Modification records
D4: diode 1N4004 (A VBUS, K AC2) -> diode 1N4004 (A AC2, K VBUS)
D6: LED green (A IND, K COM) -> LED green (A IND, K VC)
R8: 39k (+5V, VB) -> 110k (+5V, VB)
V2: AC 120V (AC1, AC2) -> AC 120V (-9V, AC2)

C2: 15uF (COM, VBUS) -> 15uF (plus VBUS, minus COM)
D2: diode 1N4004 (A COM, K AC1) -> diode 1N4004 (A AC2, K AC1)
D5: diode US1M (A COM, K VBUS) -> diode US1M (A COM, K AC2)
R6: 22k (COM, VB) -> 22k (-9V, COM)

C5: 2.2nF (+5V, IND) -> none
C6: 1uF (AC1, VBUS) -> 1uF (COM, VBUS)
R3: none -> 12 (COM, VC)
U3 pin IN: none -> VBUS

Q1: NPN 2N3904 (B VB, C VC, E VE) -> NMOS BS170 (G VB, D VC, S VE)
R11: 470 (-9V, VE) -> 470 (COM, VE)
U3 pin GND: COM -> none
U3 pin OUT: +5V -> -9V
--
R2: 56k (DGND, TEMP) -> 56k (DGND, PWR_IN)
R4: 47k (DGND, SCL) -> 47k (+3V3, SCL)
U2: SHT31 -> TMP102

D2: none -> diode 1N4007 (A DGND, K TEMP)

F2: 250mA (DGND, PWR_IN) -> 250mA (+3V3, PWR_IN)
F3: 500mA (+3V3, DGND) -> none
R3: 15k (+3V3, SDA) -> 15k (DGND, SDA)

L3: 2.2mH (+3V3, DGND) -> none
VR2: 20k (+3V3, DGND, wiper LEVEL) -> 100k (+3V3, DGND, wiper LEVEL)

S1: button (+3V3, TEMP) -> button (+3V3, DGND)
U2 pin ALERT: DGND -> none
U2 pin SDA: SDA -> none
--
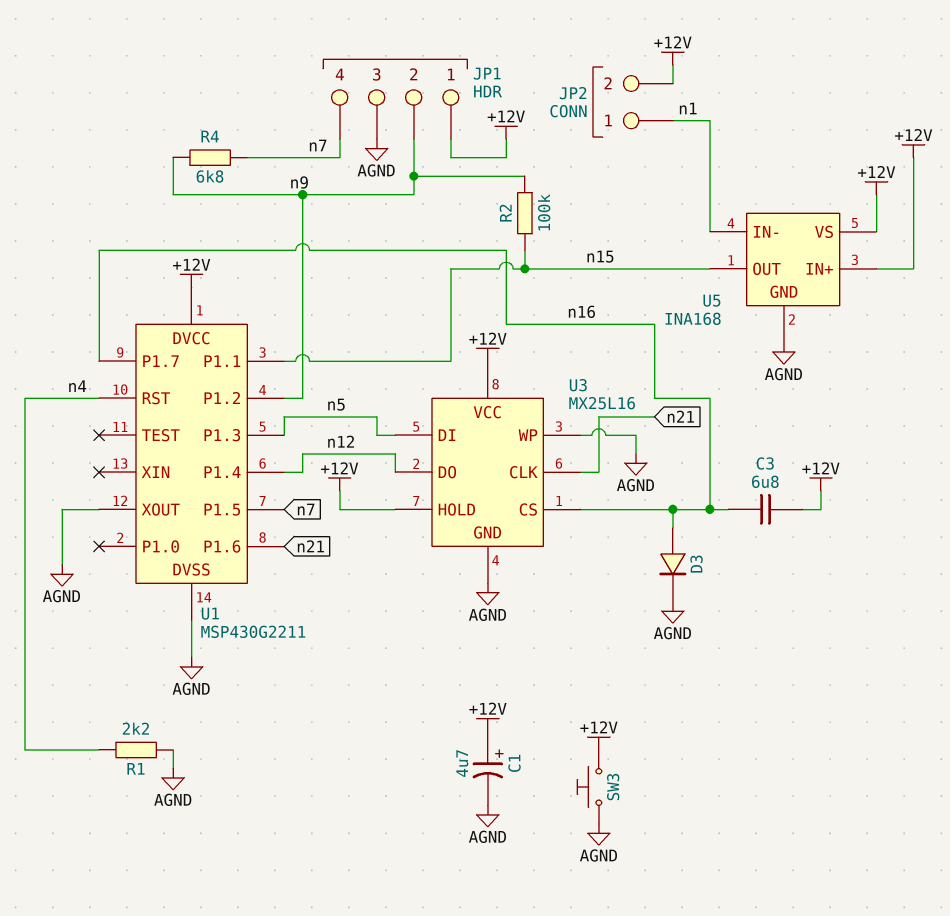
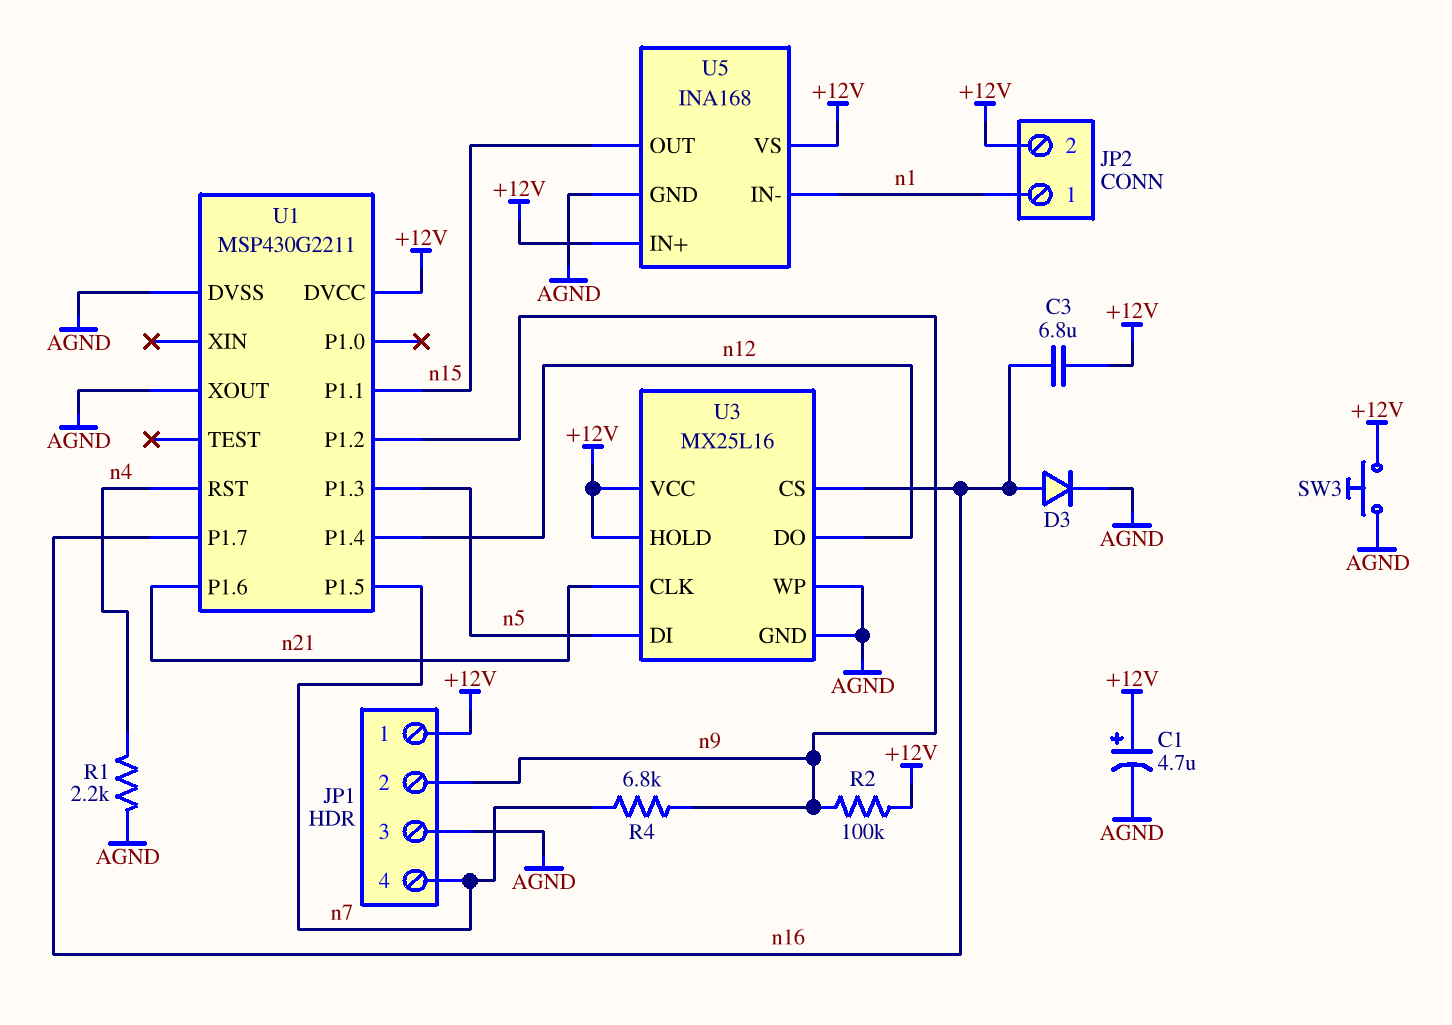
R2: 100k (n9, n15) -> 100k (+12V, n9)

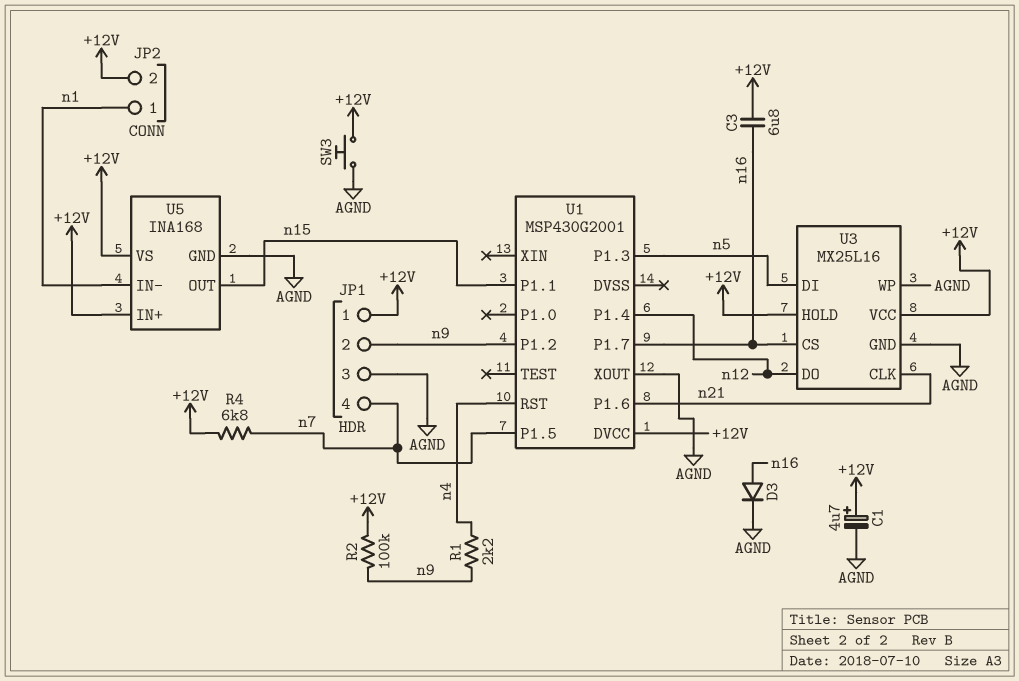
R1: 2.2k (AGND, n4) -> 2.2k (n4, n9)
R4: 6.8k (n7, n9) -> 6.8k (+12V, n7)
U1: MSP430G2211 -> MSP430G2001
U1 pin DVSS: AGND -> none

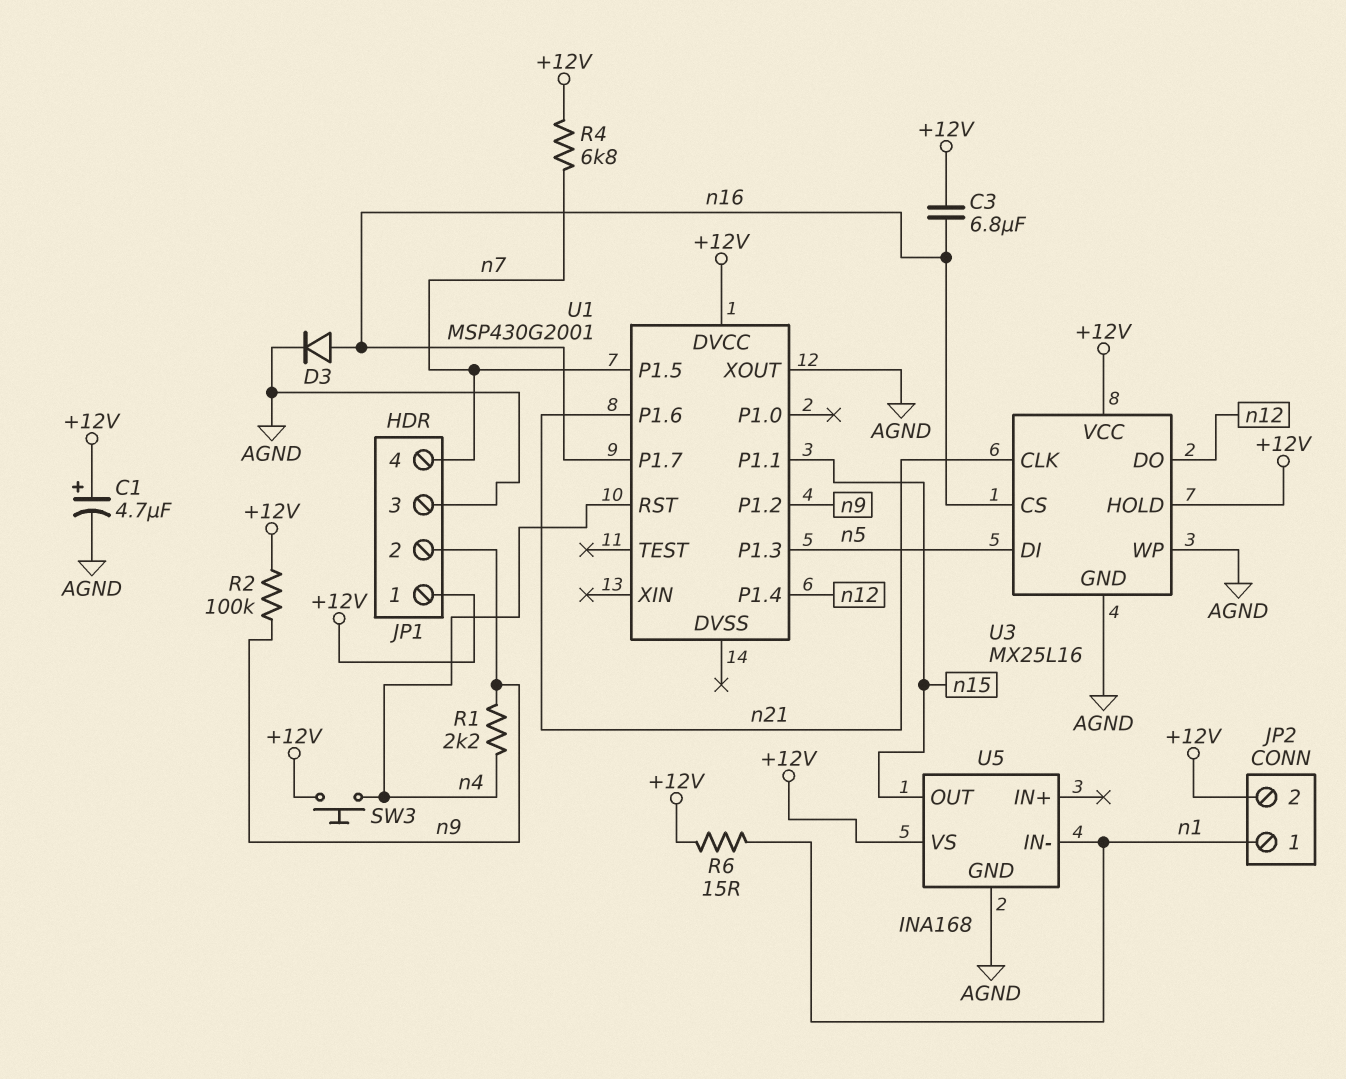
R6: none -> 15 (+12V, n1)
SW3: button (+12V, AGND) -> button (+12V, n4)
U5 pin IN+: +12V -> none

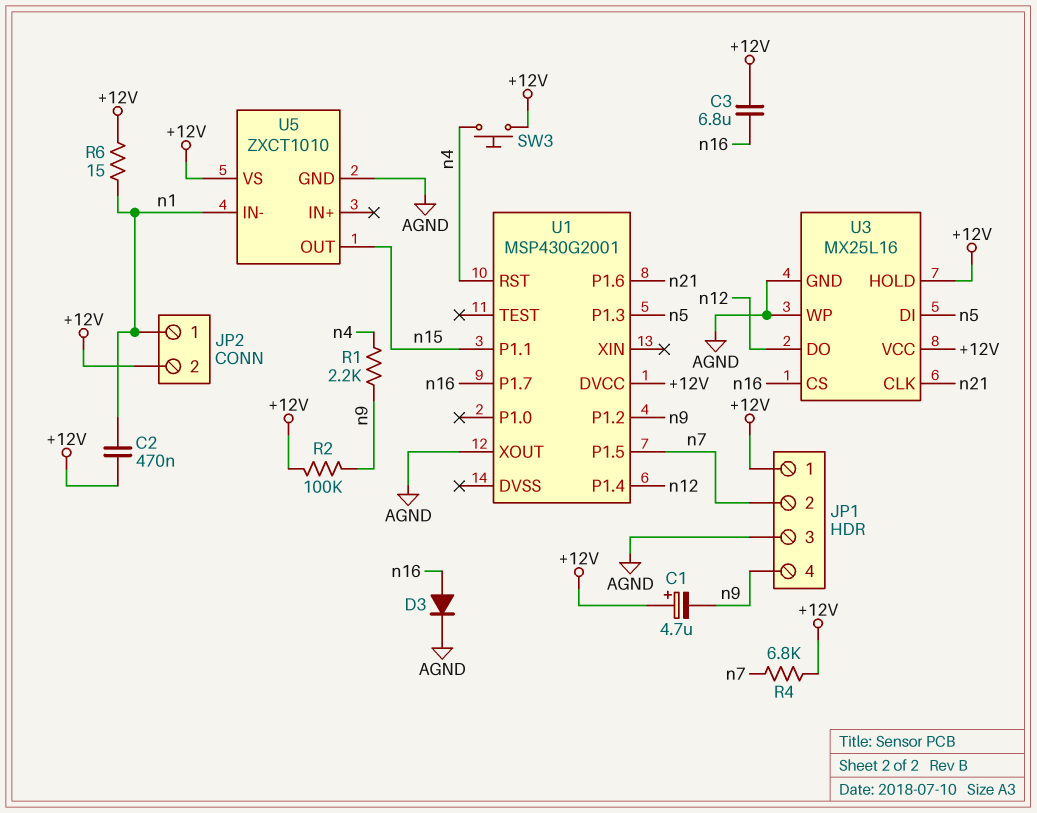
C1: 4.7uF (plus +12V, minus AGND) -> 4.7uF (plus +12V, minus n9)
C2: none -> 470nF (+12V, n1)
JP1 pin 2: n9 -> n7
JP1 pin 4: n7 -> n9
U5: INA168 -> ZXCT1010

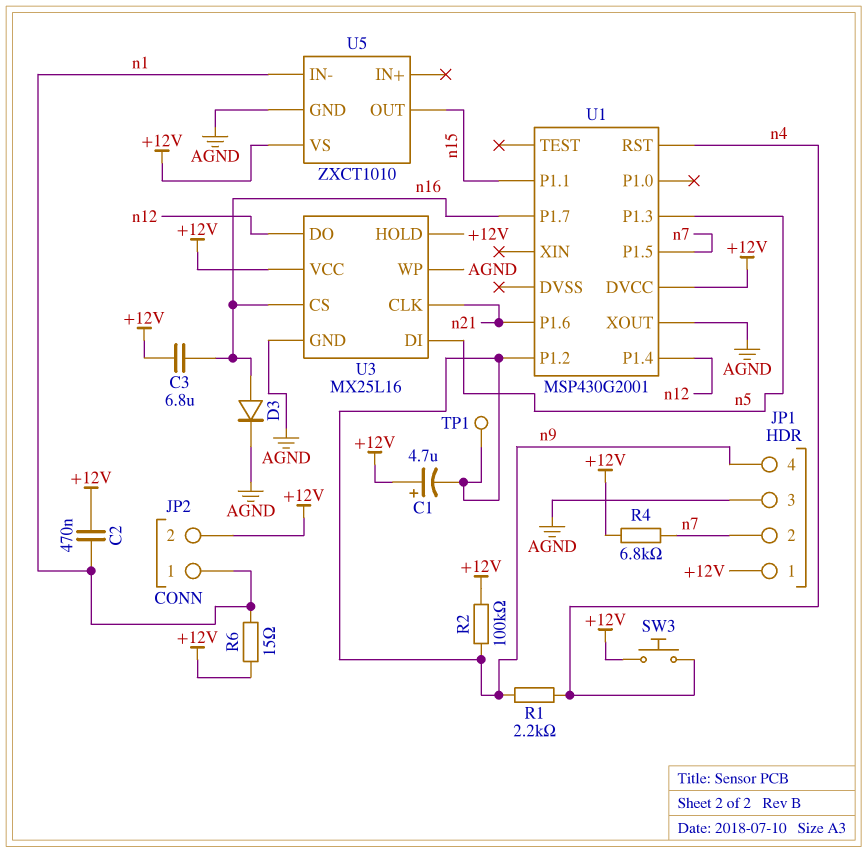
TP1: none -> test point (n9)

- _WHAT IS EXPECTED_: Only the lines above starting at the one containing "D4: diode 1N4004" and ending at the one containing "U3 pin OUT: +5V -> -9V", both included, are to be returned, exactly as they read.

- _EXERCISE SOLUTION_:
D4: diode 1N4004 (A VBUS, K AC2) -> diode 1N4004 (A AC2, K VBUS)
D6: LED green (A IND, K COM) -> LED green (A IND, K VC)
R8: 39k (+5V, VB) -> 110k (+5V, VB)
V2: AC 120V (AC1, AC2) -> AC 120V (-9V, AC2)

C2: 15uF (COM, VBUS) -> 15uF (plus VBUS, minus COM)
D2: diode 1N4004 (A COM, K AC1) -> diode 1N4004 (A AC2, K AC1)
D5: diode US1M (A COM, K VBUS) -> diode US1M (A COM, K AC2)
R6: 22k (COM, VB) -> 22k (-9V, COM)

C5: 2.2nF (+5V, IND) -> none
C6: 1uF (AC1, VBUS) -> 1uF (COM, VBUS)
R3: none -> 12 (COM, VC)
U3 pin IN: none -> VBUS

Q1: NPN 2N3904 (B VB, C VC, E VE) -> NMOS BS170 (G VB, D VC, S VE)
R11: 470 (-9V, VE) -> 470 (COM, VE)
U3 pin GND: COM -> none
U3 pin OUT: +5V -> -9V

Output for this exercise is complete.